[Start of section]
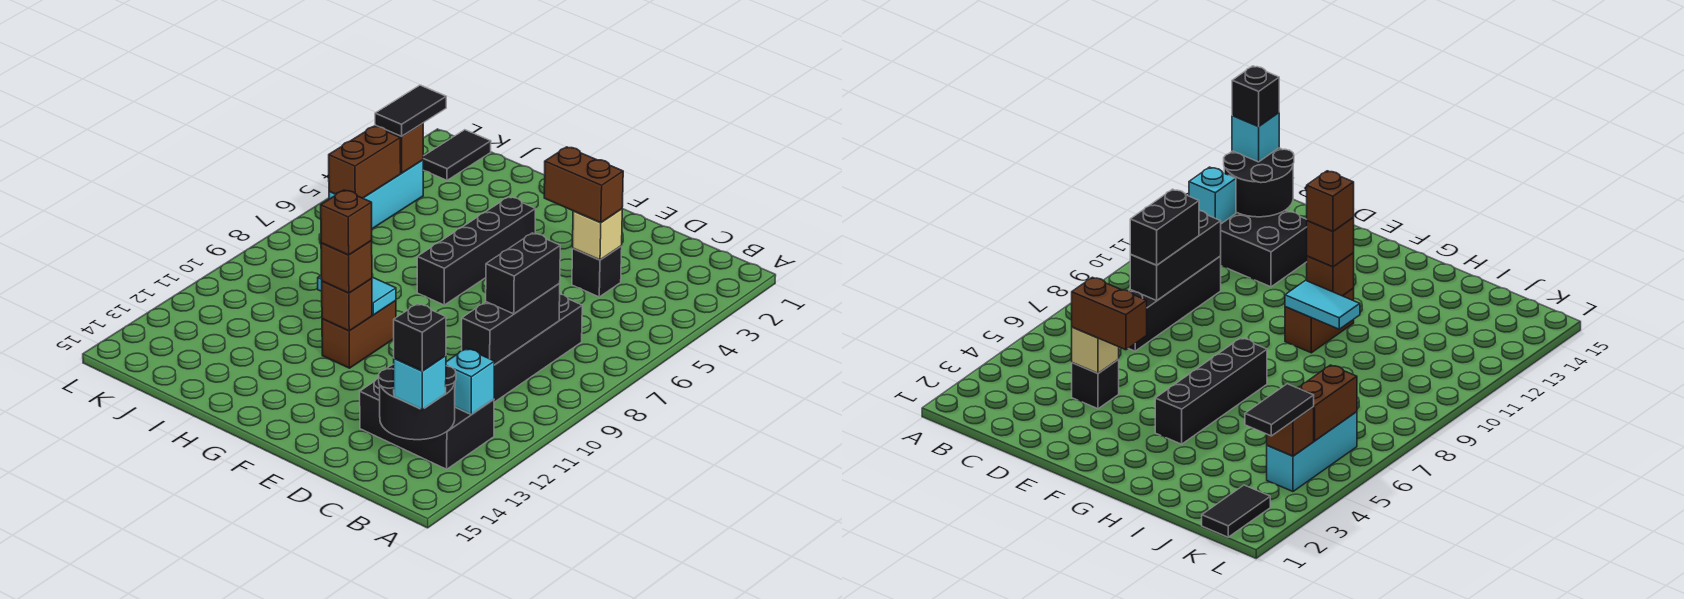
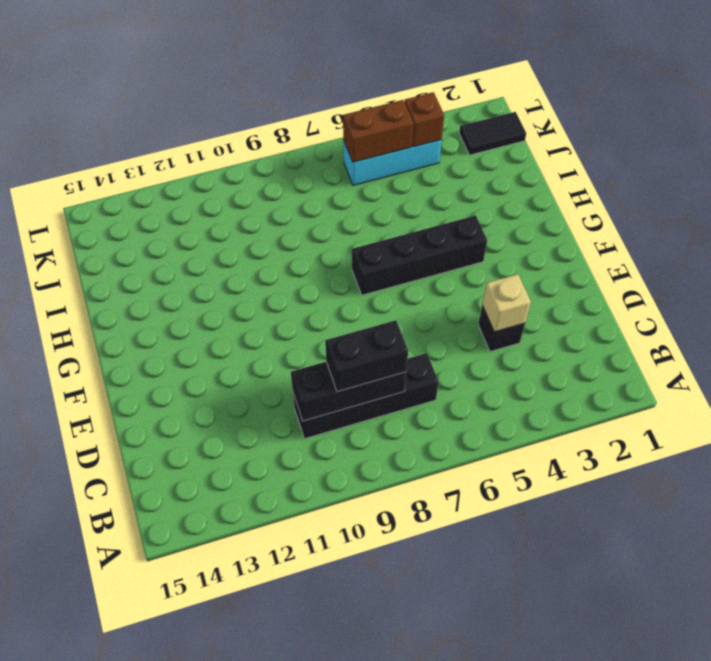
none -> black 2x3 brick [360,378,494,469]
none -> brown 1x2 brick [322,301,396,368]
none -> cyan 1x1 brick [446,348,494,415]

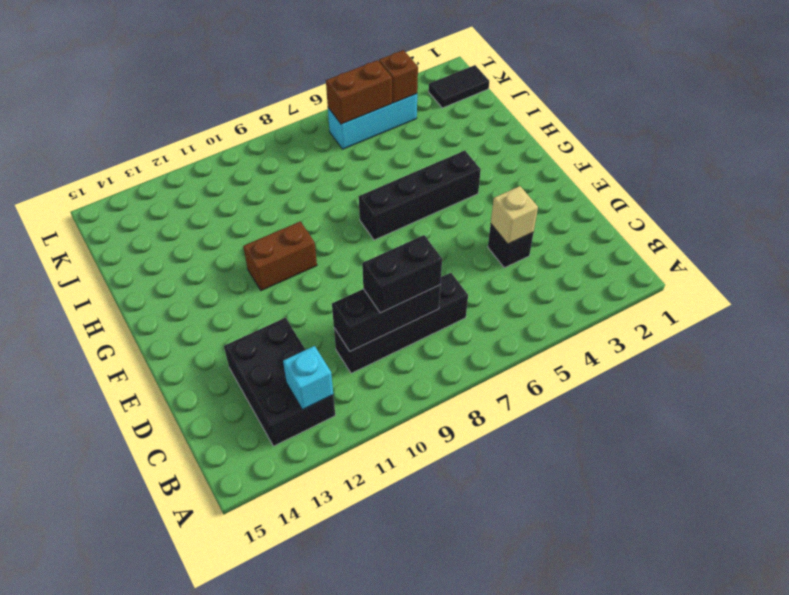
none -> black 2x2 round brick [379,364,456,440]
none -> cyan 1x2 tile [318,276,396,315]
none -> brown 1x1 brick [322,279,372,331]

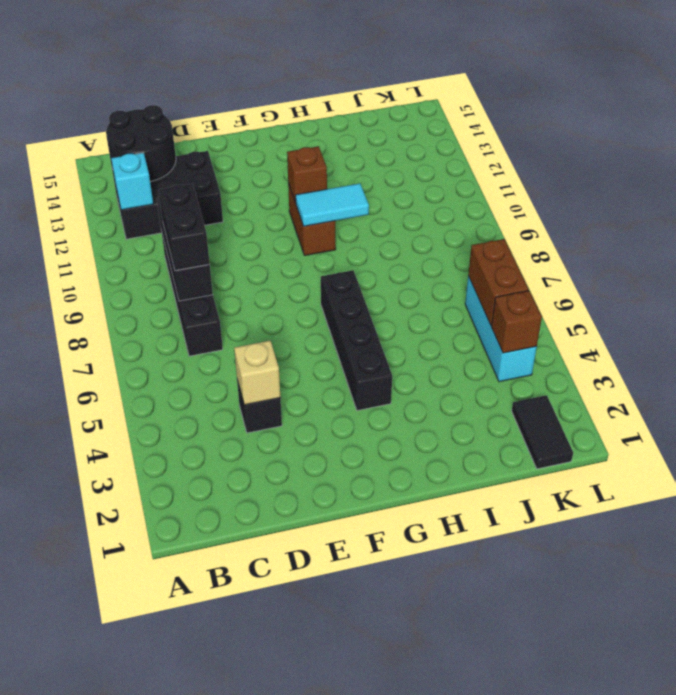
none -> cyan 1x1 brick [394,356,446,410]
none -> brown 1x2 brick [544,147,623,223]
none -> brown 1x1 brick [321,241,372,293]

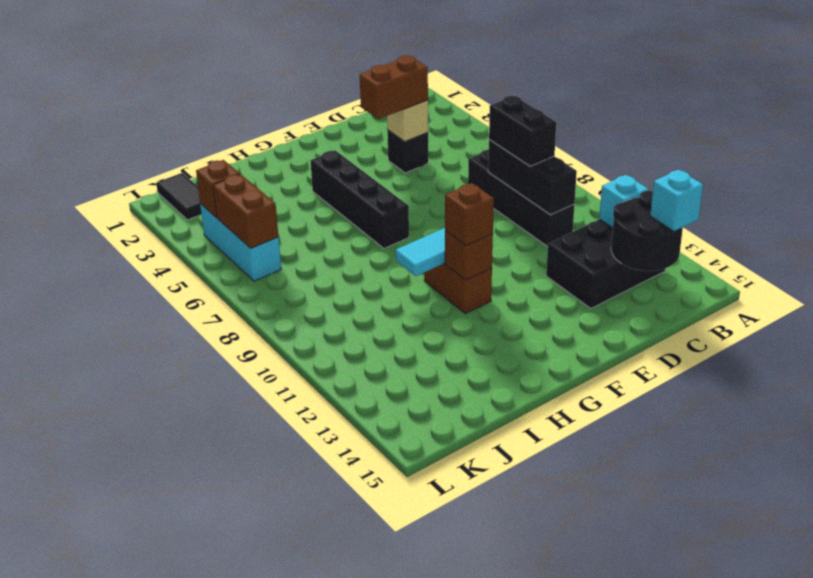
none -> black 1x2 tile [375,85,446,136]
none -> black 1x1 brick [394,304,446,371]
none -> brown 1x1 brick [321,190,372,255]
[End of section]
PROBLEM TO WORK ON:
Leaving the pictures out, output the material exactly as it appears.

SOLUTION TO THE PROBLEM:
none -> black 2x3 brick [360,378,494,469]
none -> brown 1x2 brick [322,301,396,368]
none -> cyan 1x1 brick [446,348,494,415]

none -> black 2x2 round brick [379,364,456,440]
none -> cyan 1x2 tile [318,276,396,315]
none -> brown 1x1 brick [322,279,372,331]

none -> cyan 1x1 brick [394,356,446,410]
none -> brown 1x2 brick [544,147,623,223]
none -> brown 1x1 brick [321,241,372,293]

none -> black 1x2 tile [375,85,446,136]
none -> black 1x1 brick [394,304,446,371]
none -> brown 1x1 brick [321,190,372,255]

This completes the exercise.